→ Aim of the task
Set out exactly every line of the entries below, starting at the line that holds "V1: 1.8V (plus" and stopping after the line that holds "R1: none -> 47 (GND, SPK)".

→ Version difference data

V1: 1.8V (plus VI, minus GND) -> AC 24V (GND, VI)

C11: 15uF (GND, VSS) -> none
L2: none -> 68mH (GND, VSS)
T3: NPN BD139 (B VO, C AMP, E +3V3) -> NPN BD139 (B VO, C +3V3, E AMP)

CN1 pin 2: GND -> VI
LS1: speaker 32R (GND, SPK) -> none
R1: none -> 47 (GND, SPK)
--
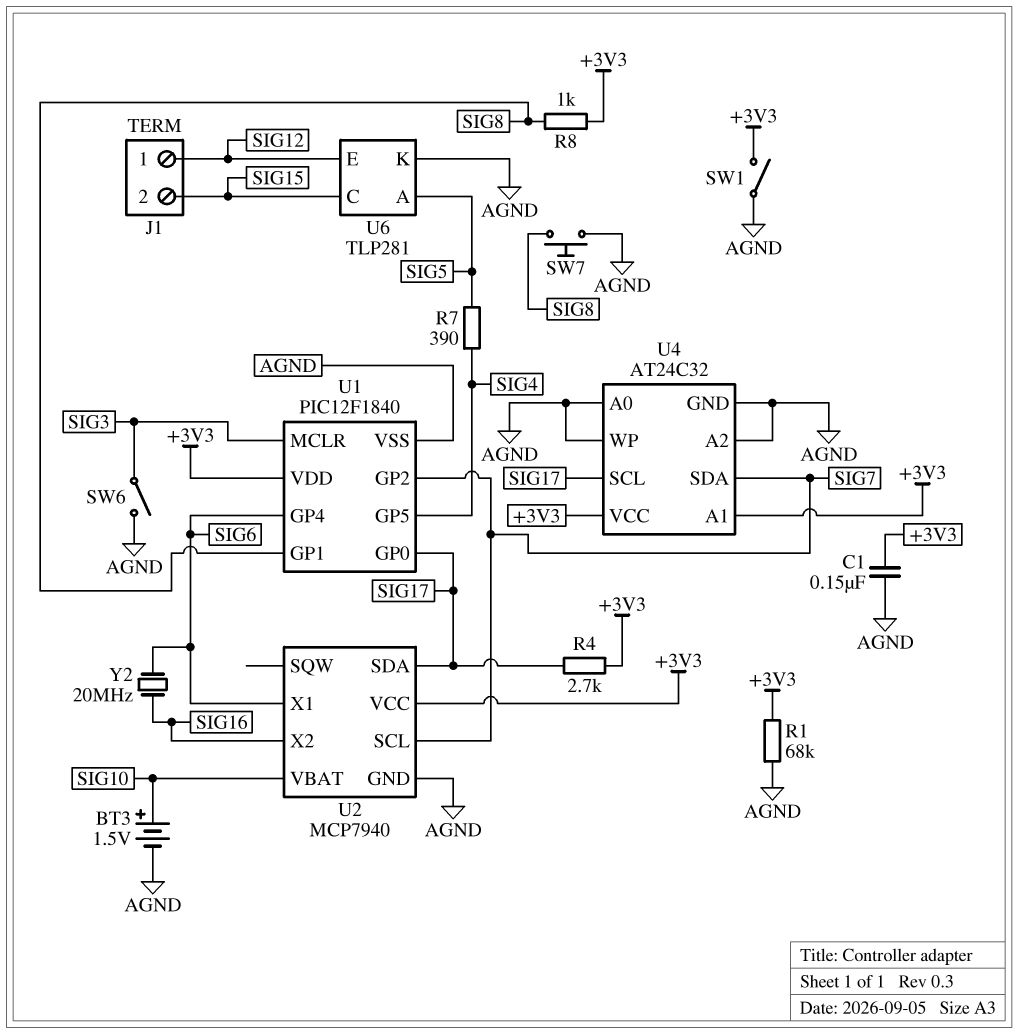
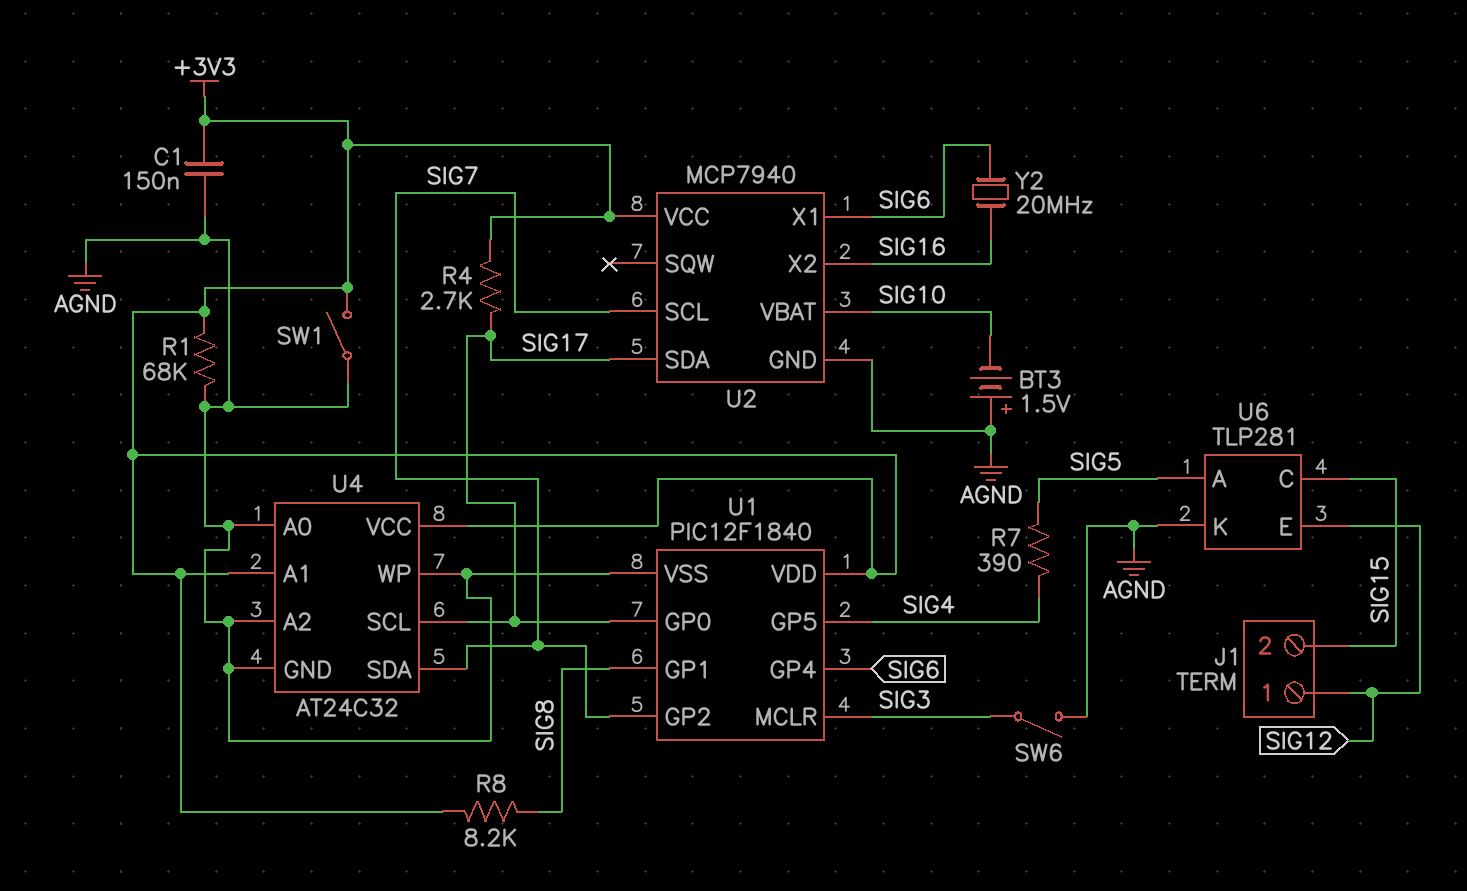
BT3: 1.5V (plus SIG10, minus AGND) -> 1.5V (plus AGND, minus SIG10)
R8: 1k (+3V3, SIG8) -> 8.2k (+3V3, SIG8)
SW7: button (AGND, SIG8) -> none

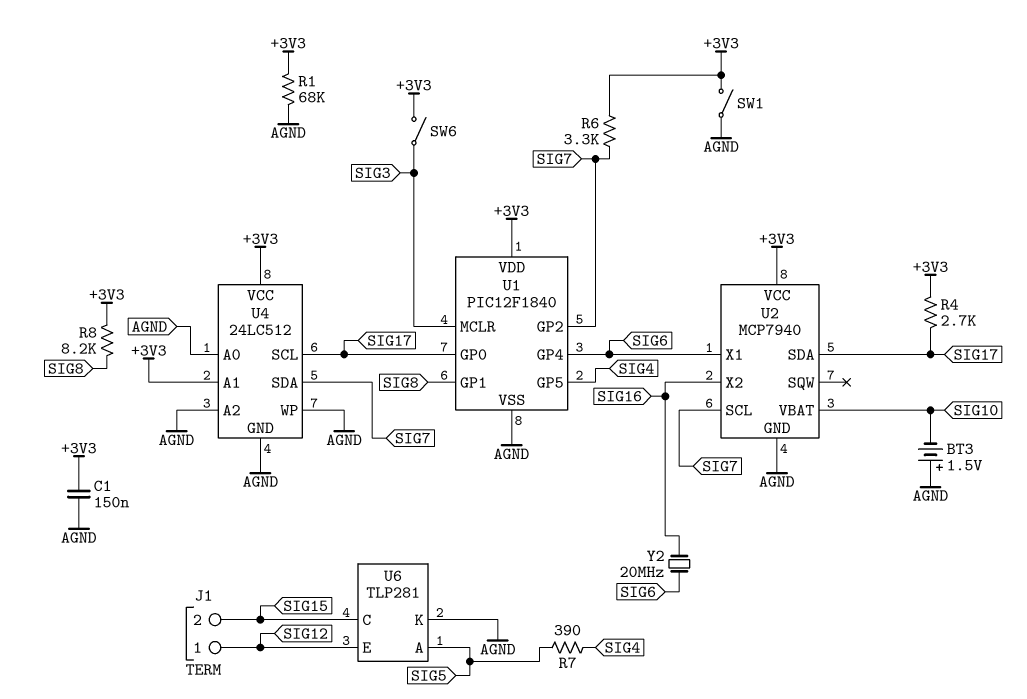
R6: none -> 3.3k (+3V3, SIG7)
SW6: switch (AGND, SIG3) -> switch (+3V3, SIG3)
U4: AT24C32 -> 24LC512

→ Answer section
V1: 1.8V (plus VI, minus GND) -> AC 24V (GND, VI)

C11: 15uF (GND, VSS) -> none
L2: none -> 68mH (GND, VSS)
T3: NPN BD139 (B VO, C AMP, E +3V3) -> NPN BD139 (B VO, C +3V3, E AMP)

CN1 pin 2: GND -> VI
LS1: speaker 32R (GND, SPK) -> none
R1: none -> 47 (GND, SPK)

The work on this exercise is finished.